#### [Input records]
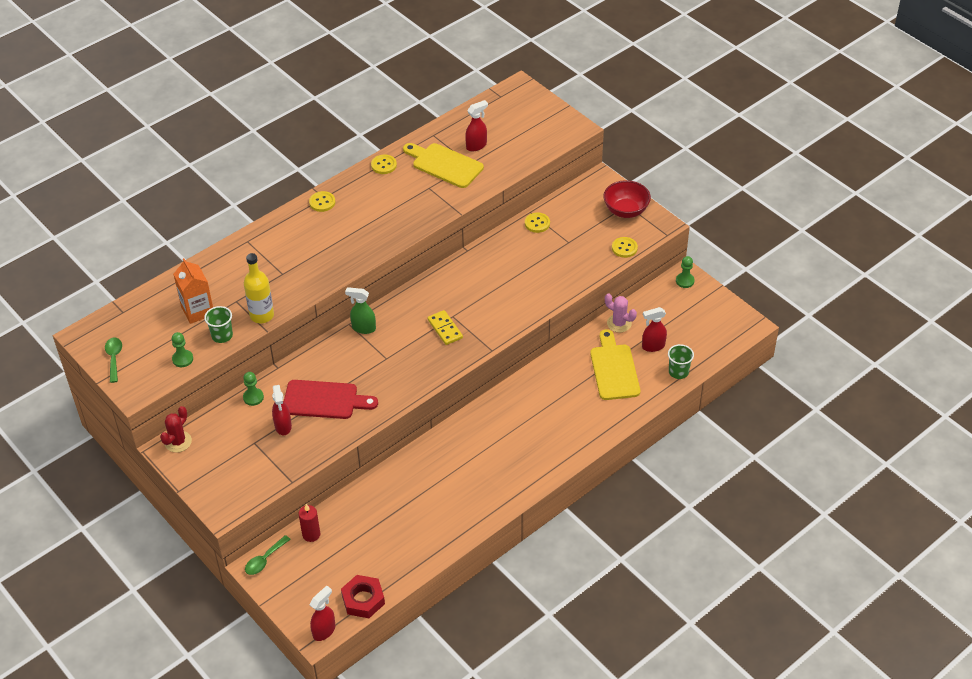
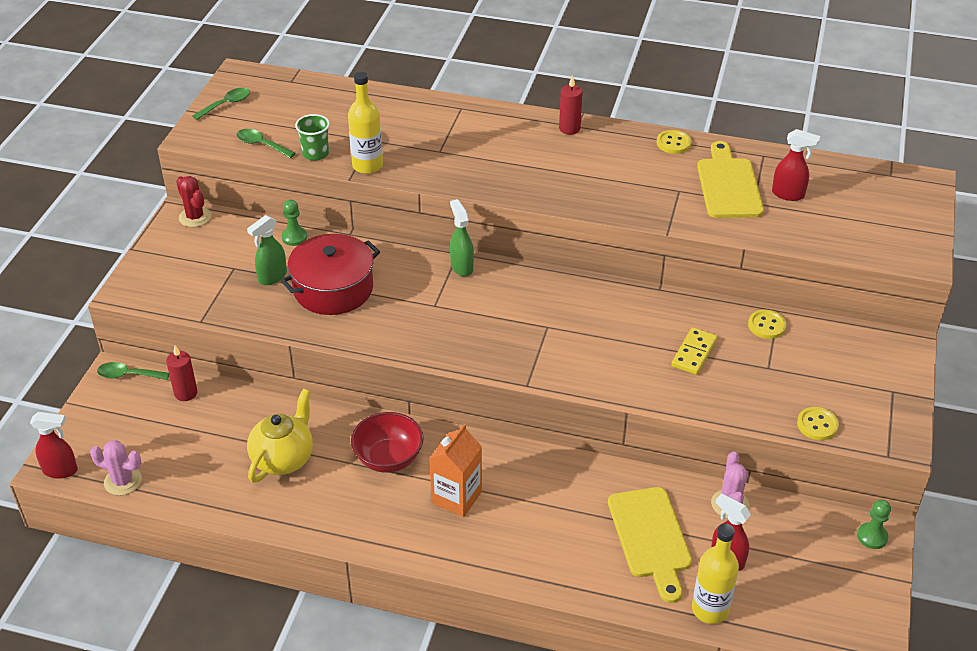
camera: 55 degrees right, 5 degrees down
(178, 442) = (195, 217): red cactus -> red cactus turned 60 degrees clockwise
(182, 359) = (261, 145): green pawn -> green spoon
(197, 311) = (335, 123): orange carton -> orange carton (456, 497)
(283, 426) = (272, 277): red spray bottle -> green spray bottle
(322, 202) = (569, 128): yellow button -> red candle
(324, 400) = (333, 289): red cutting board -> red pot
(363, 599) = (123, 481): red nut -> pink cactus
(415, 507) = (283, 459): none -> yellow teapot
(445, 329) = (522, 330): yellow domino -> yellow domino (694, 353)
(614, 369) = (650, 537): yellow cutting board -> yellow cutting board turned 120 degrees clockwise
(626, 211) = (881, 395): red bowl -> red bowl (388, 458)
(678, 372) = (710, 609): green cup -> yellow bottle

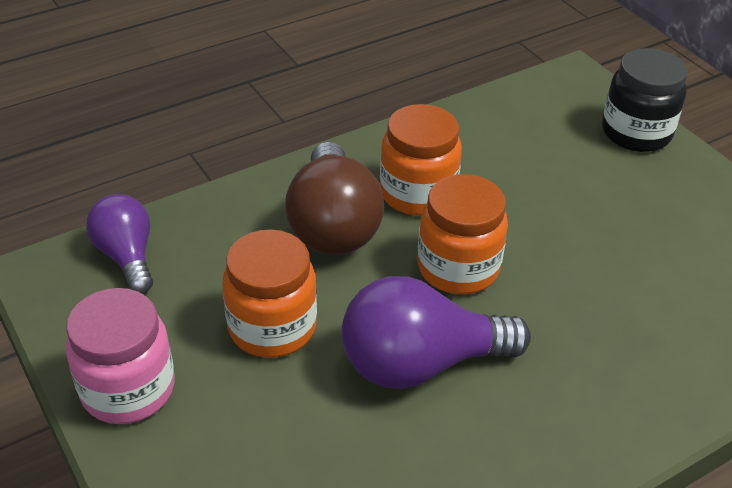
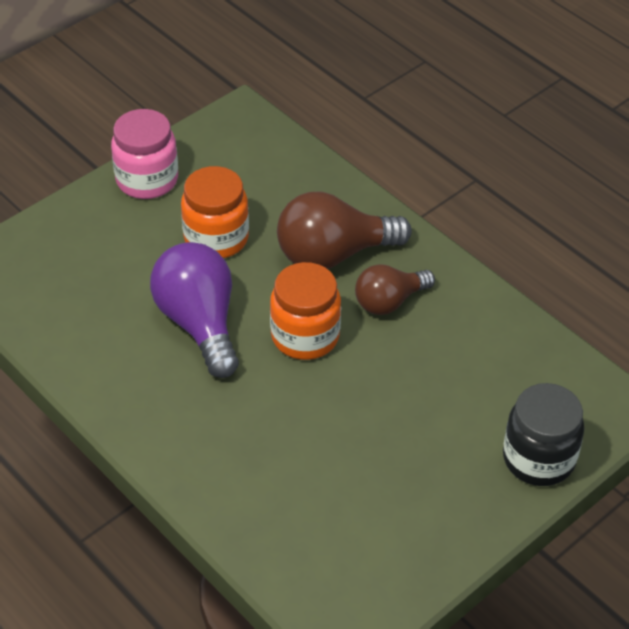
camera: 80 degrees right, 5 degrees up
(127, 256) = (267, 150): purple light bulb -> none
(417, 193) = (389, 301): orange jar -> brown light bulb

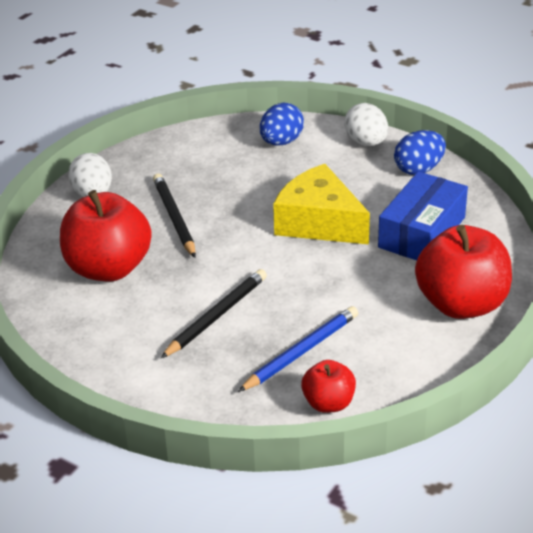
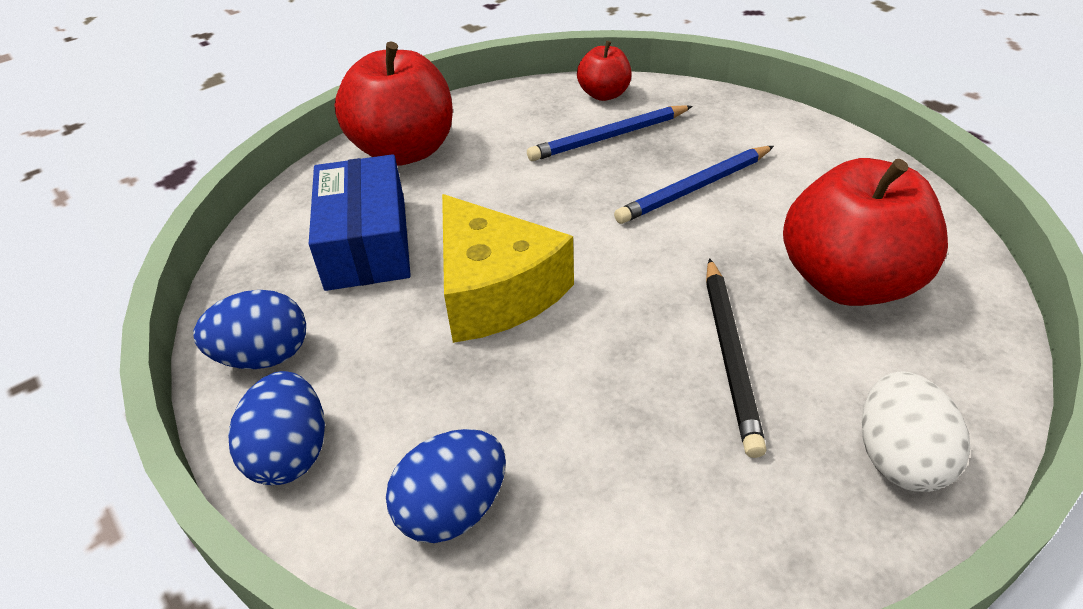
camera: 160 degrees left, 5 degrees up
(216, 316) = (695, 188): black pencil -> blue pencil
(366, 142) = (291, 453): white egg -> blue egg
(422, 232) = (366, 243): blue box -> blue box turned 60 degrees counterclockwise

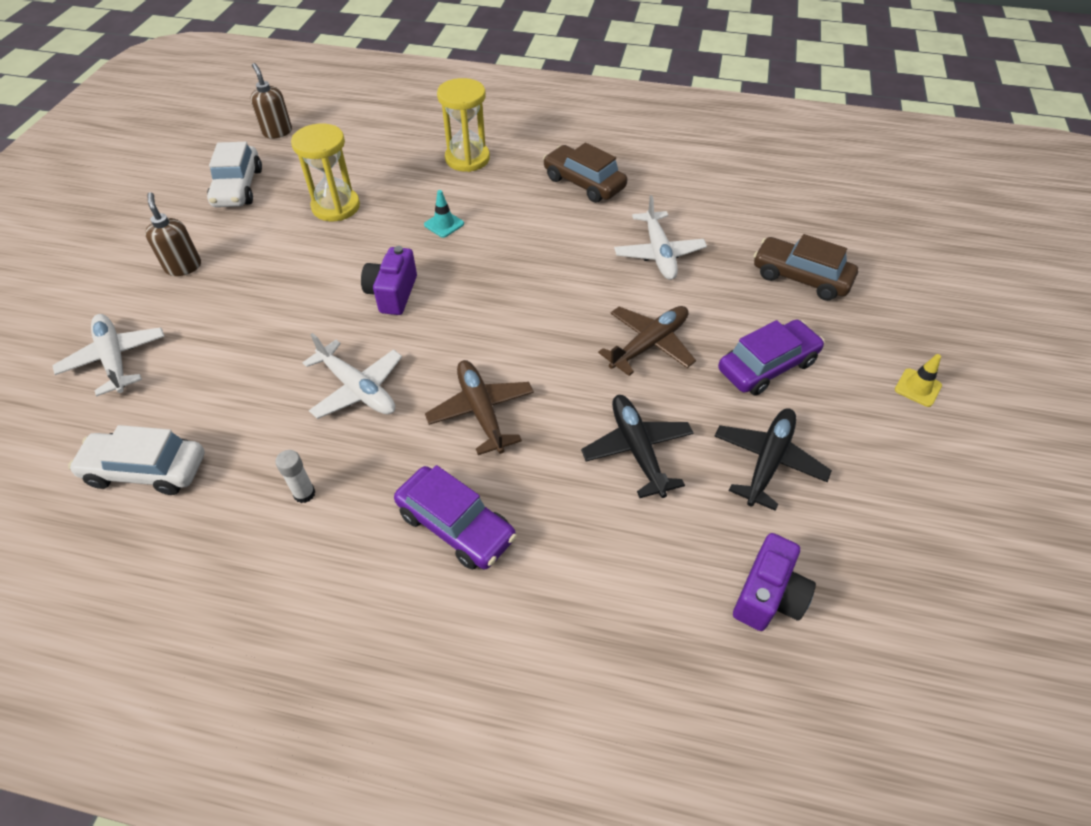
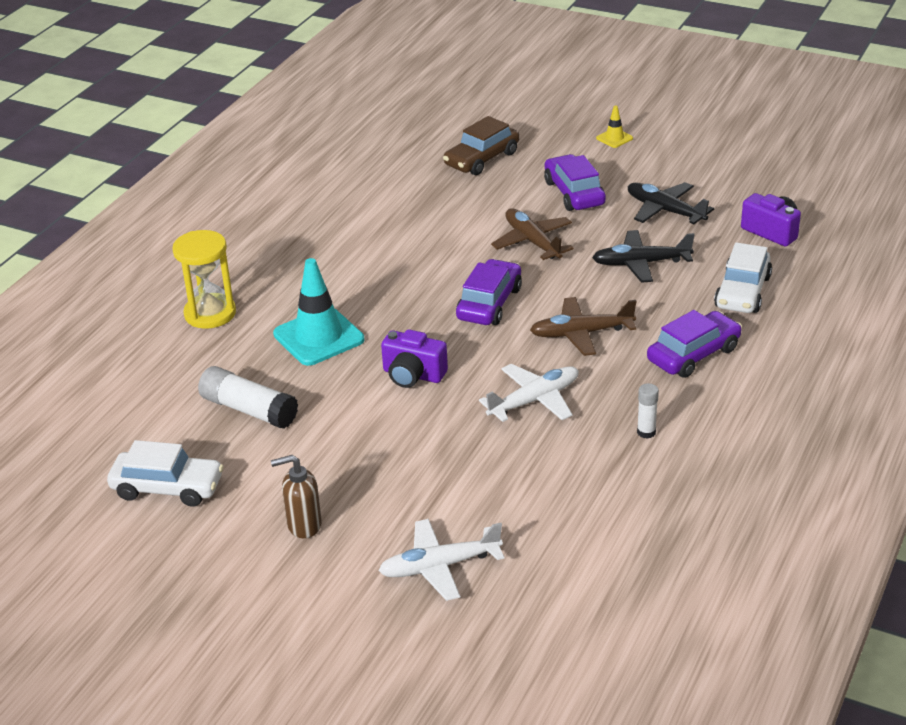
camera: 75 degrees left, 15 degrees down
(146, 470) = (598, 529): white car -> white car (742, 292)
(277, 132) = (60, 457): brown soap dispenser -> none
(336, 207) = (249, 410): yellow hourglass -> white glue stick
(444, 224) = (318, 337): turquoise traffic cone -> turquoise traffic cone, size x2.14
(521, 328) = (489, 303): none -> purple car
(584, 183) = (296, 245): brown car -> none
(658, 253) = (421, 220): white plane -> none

#### [Your instructions]
If a record above holds a picture, leave the picture out and write out everything else exactly.

#### [Output]
camera: 55 degrees right, 5 degrees down
(178, 442) = (195, 217): red cactus -> red cactus turned 60 degrees clockwise
(182, 359) = (261, 145): green pawn -> green spoon
(197, 311) = (335, 123): orange carton -> orange carton (456, 497)
(283, 426) = (272, 277): red spray bottle -> green spray bottle
(322, 202) = (569, 128): yellow button -> red candle
(324, 400) = (333, 289): red cutting board -> red pot
(363, 599) = (123, 481): red nut -> pink cactus
(415, 507) = (283, 459): none -> yellow teapot
(445, 329) = (522, 330): yellow domino -> yellow domino (694, 353)
(614, 369) = (650, 537): yellow cutting board -> yellow cutting board turned 120 degrees clockwise
(626, 211) = (881, 395): red bowl -> red bowl (388, 458)
(678, 372) = (710, 609): green cup -> yellow bottle

camera: 80 degrees right, 5 degrees up
(127, 256) = (267, 150): purple light bulb -> none
(417, 193) = (389, 301): orange jar -> brown light bulb

camera: 160 degrees left, 5 degrees up
(216, 316) = (695, 188): black pencil -> blue pencil
(366, 142) = (291, 453): white egg -> blue egg
(422, 232) = (366, 243): blue box -> blue box turned 60 degrees counterclockwise

camera: 75 degrees left, 15 degrees down
(146, 470) = (598, 529): white car -> white car (742, 292)
(277, 132) = (60, 457): brown soap dispenser -> none
(336, 207) = (249, 410): yellow hourglass -> white glue stick
(444, 224) = (318, 337): turquoise traffic cone -> turquoise traffic cone, size x2.14
(521, 328) = (489, 303): none -> purple car
(584, 183) = (296, 245): brown car -> none
(658, 253) = (421, 220): white plane -> none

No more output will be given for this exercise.